BEGIN GIVEN RECORDS
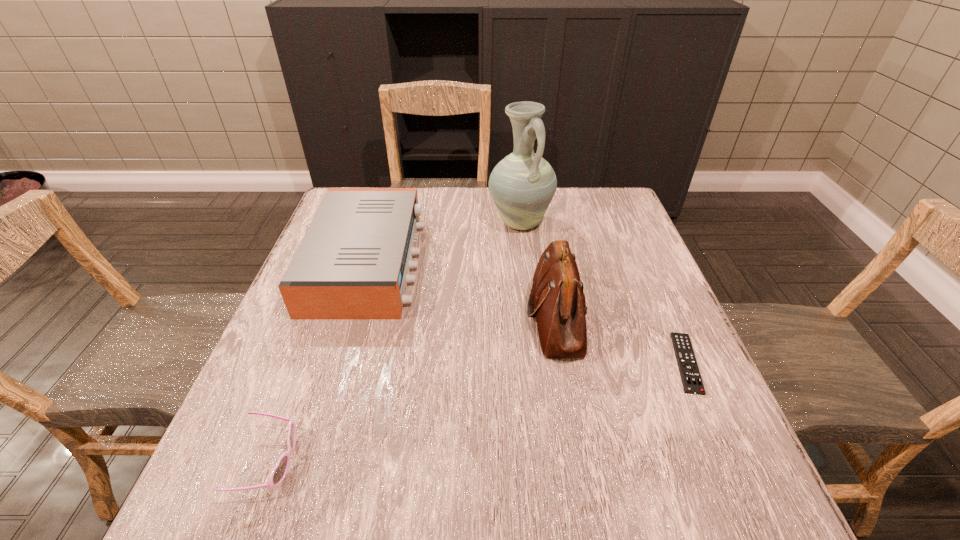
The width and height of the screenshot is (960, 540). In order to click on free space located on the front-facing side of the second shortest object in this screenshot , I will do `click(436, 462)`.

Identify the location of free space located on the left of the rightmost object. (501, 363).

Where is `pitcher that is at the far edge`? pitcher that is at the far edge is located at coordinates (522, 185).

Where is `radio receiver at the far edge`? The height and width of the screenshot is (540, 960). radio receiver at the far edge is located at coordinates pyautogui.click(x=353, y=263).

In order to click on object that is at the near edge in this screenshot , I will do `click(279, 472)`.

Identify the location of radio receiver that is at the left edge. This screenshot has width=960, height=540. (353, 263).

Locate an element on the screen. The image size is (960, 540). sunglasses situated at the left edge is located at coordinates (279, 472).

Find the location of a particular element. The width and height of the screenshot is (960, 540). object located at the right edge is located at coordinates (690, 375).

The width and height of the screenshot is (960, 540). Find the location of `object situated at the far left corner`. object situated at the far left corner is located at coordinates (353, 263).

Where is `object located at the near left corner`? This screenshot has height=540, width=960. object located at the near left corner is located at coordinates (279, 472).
END GIVEN RECORDS
BEGIN GIVEN RECORDS
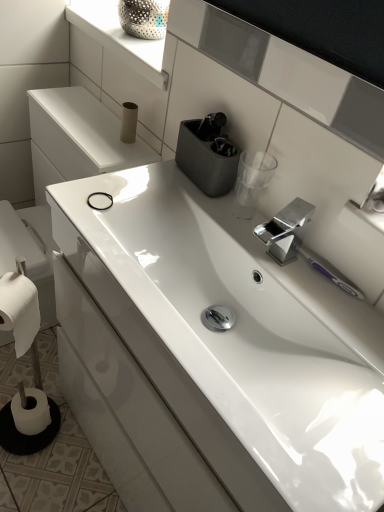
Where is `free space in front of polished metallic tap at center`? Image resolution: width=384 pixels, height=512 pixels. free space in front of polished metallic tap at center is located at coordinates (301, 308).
END GIVEN RECORDS
◆ **PROBLEM TO SOLVE**
Identify every line in the two blocks above that contains the word "location", and copy each of those lines in full.

◆ **EXPECTED OUTPUT**
Identify the location of free space located on the left of the rightmost object. (501, 363).
Identify the location of radio receiver that is at the left edge. This screenshot has width=960, height=540. (353, 263).
Find the location of a particular element. The width and height of the screenshot is (960, 540). object located at the right edge is located at coordinates (690, 375).
The width and height of the screenshot is (960, 540). Find the location of `object situated at the far left corner`. object situated at the far left corner is located at coordinates (353, 263).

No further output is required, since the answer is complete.